ENTRIES PROVIDED START

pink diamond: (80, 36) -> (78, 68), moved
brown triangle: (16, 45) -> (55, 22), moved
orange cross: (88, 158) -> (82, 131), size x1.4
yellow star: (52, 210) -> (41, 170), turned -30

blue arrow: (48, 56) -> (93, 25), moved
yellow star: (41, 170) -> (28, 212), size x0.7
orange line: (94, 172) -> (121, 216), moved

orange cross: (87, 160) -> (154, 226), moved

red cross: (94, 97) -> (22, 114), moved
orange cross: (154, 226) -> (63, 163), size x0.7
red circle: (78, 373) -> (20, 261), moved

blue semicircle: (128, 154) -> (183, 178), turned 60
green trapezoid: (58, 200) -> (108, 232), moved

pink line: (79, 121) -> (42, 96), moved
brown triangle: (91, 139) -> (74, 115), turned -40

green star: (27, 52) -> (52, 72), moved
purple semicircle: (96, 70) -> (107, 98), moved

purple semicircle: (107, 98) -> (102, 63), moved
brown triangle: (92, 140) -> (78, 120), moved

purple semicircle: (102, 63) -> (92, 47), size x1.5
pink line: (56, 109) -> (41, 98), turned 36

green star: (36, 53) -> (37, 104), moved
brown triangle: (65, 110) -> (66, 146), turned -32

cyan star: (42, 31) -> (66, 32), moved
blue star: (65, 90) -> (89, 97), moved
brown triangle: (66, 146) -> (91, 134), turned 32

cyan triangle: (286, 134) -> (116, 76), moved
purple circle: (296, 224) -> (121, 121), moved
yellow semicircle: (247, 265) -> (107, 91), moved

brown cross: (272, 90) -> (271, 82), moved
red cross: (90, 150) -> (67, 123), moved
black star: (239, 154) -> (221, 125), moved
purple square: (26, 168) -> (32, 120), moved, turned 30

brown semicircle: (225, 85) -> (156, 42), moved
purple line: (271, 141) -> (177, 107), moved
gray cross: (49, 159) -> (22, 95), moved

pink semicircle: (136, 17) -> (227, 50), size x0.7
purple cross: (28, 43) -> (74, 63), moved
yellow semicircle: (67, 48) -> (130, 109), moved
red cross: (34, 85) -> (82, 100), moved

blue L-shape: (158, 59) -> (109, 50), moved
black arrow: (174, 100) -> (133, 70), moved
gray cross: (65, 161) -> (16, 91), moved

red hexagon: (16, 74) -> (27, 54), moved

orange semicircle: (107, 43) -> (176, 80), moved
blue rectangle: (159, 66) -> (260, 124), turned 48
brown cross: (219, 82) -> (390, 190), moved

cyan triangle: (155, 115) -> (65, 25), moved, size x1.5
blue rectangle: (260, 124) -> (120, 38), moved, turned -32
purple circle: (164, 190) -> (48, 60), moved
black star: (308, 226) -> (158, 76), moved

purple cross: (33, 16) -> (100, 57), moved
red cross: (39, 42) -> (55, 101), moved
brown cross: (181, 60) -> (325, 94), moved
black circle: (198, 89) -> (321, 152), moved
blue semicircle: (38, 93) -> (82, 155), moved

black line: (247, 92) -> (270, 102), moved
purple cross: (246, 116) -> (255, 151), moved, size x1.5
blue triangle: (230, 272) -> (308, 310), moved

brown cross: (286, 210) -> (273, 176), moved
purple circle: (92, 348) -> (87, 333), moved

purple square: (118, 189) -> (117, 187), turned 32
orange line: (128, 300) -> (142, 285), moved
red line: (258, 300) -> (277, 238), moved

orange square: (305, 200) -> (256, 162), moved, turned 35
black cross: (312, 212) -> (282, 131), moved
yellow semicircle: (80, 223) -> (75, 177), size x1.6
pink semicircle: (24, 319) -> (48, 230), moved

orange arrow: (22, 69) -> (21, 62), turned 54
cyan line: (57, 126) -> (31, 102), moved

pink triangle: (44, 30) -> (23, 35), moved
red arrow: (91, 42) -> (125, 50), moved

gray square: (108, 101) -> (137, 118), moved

ENTRIES PROVIDED END

> [WHAT YOU HAVE TO DO] Repeat every record, keeping each line exactly as it is.

> [EXERCISE OUTPUT]
pink diamond: (80, 36) -> (78, 68), moved
brown triangle: (16, 45) -> (55, 22), moved
orange cross: (88, 158) -> (82, 131), size x1.4
yellow star: (52, 210) -> (41, 170), turned -30

blue arrow: (48, 56) -> (93, 25), moved
yellow star: (41, 170) -> (28, 212), size x0.7
orange line: (94, 172) -> (121, 216), moved

orange cross: (87, 160) -> (154, 226), moved

red cross: (94, 97) -> (22, 114), moved
orange cross: (154, 226) -> (63, 163), size x0.7
red circle: (78, 373) -> (20, 261), moved

blue semicircle: (128, 154) -> (183, 178), turned 60
green trapezoid: (58, 200) -> (108, 232), moved

pink line: (79, 121) -> (42, 96), moved
brown triangle: (91, 139) -> (74, 115), turned -40

green star: (27, 52) -> (52, 72), moved
purple semicircle: (96, 70) -> (107, 98), moved

purple semicircle: (107, 98) -> (102, 63), moved
brown triangle: (92, 140) -> (78, 120), moved

purple semicircle: (102, 63) -> (92, 47), size x1.5
pink line: (56, 109) -> (41, 98), turned 36

green star: (36, 53) -> (37, 104), moved
brown triangle: (65, 110) -> (66, 146), turned -32

cyan star: (42, 31) -> (66, 32), moved
blue star: (65, 90) -> (89, 97), moved
brown triangle: (66, 146) -> (91, 134), turned 32

cyan triangle: (286, 134) -> (116, 76), moved
purple circle: (296, 224) -> (121, 121), moved
yellow semicircle: (247, 265) -> (107, 91), moved

brown cross: (272, 90) -> (271, 82), moved
red cross: (90, 150) -> (67, 123), moved
black star: (239, 154) -> (221, 125), moved
purple square: (26, 168) -> (32, 120), moved, turned 30

brown semicircle: (225, 85) -> (156, 42), moved
purple line: (271, 141) -> (177, 107), moved
gray cross: (49, 159) -> (22, 95), moved

pink semicircle: (136, 17) -> (227, 50), size x0.7
purple cross: (28, 43) -> (74, 63), moved
yellow semicircle: (67, 48) -> (130, 109), moved
red cross: (34, 85) -> (82, 100), moved

blue L-shape: (158, 59) -> (109, 50), moved
black arrow: (174, 100) -> (133, 70), moved
gray cross: (65, 161) -> (16, 91), moved

red hexagon: (16, 74) -> (27, 54), moved

orange semicircle: (107, 43) -> (176, 80), moved
blue rectangle: (159, 66) -> (260, 124), turned 48
brown cross: (219, 82) -> (390, 190), moved

cyan triangle: (155, 115) -> (65, 25), moved, size x1.5
blue rectangle: (260, 124) -> (120, 38), moved, turned -32
purple circle: (164, 190) -> (48, 60), moved
black star: (308, 226) -> (158, 76), moved

purple cross: (33, 16) -> (100, 57), moved
red cross: (39, 42) -> (55, 101), moved
brown cross: (181, 60) -> (325, 94), moved
black circle: (198, 89) -> (321, 152), moved
blue semicircle: (38, 93) -> (82, 155), moved

black line: (247, 92) -> (270, 102), moved
purple cross: (246, 116) -> (255, 151), moved, size x1.5
blue triangle: (230, 272) -> (308, 310), moved

brown cross: (286, 210) -> (273, 176), moved
purple circle: (92, 348) -> (87, 333), moved

purple square: (118, 189) -> (117, 187), turned 32
orange line: (128, 300) -> (142, 285), moved
red line: (258, 300) -> (277, 238), moved

orange square: (305, 200) -> (256, 162), moved, turned 35
black cross: (312, 212) -> (282, 131), moved
yellow semicircle: (80, 223) -> (75, 177), size x1.6
pink semicircle: (24, 319) -> (48, 230), moved

orange arrow: (22, 69) -> (21, 62), turned 54
cyan line: (57, 126) -> (31, 102), moved

pink triangle: (44, 30) -> (23, 35), moved
red arrow: (91, 42) -> (125, 50), moved

gray square: (108, 101) -> (137, 118), moved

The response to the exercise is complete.